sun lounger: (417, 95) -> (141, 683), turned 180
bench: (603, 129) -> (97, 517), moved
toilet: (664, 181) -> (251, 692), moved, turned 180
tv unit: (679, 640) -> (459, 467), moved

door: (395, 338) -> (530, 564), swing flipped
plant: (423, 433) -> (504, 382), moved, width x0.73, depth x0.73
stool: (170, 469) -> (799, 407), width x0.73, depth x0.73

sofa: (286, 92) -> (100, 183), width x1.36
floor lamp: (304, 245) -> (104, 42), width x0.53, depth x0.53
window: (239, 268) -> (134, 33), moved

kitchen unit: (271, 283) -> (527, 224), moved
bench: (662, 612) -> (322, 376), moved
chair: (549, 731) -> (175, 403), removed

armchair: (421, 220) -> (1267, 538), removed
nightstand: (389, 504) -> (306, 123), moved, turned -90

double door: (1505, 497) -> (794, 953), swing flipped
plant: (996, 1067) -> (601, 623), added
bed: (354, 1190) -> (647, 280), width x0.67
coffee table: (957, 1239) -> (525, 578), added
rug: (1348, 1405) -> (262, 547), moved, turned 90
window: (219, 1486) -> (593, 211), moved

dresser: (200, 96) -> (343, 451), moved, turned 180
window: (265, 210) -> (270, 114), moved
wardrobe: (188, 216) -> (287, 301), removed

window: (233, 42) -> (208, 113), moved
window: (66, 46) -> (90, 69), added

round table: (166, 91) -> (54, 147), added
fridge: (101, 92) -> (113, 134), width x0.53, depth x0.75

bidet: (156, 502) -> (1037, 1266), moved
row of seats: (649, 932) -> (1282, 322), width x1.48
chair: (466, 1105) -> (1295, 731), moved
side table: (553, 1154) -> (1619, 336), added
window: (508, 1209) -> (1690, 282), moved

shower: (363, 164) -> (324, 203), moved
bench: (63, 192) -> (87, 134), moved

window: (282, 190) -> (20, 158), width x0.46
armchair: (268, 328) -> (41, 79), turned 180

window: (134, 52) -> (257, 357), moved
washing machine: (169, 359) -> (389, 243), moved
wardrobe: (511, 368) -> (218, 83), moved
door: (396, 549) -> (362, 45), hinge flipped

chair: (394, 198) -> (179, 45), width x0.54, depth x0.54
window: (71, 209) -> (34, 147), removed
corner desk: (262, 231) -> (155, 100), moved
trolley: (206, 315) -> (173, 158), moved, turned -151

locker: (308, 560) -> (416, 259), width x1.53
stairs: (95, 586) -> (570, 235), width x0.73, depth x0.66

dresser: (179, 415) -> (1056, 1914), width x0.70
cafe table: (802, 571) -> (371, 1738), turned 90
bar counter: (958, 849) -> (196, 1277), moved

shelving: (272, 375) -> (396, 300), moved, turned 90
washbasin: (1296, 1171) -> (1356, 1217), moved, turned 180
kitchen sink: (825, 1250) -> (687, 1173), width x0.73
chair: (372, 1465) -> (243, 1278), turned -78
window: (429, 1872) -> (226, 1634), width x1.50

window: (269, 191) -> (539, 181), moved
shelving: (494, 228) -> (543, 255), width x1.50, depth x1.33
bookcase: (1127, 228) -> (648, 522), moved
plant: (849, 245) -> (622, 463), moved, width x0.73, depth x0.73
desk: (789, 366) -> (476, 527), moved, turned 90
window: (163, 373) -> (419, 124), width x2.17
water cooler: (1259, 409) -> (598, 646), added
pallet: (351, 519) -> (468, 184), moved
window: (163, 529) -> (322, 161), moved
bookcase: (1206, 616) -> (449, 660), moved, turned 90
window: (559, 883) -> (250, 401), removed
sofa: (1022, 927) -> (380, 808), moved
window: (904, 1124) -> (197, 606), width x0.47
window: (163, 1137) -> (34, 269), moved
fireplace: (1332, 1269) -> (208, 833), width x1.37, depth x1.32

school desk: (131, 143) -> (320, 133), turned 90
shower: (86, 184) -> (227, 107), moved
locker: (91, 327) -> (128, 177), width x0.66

***

• [Task]:
Using the listing above, report each line that mentions the word "removed".

• [Response for this exercise]:
chair: (549, 731) -> (175, 403), removed
armchair: (421, 220) -> (1267, 538), removed
wardrobe: (188, 216) -> (287, 301), removed
window: (71, 209) -> (34, 147), removed
window: (559, 883) -> (250, 401), removed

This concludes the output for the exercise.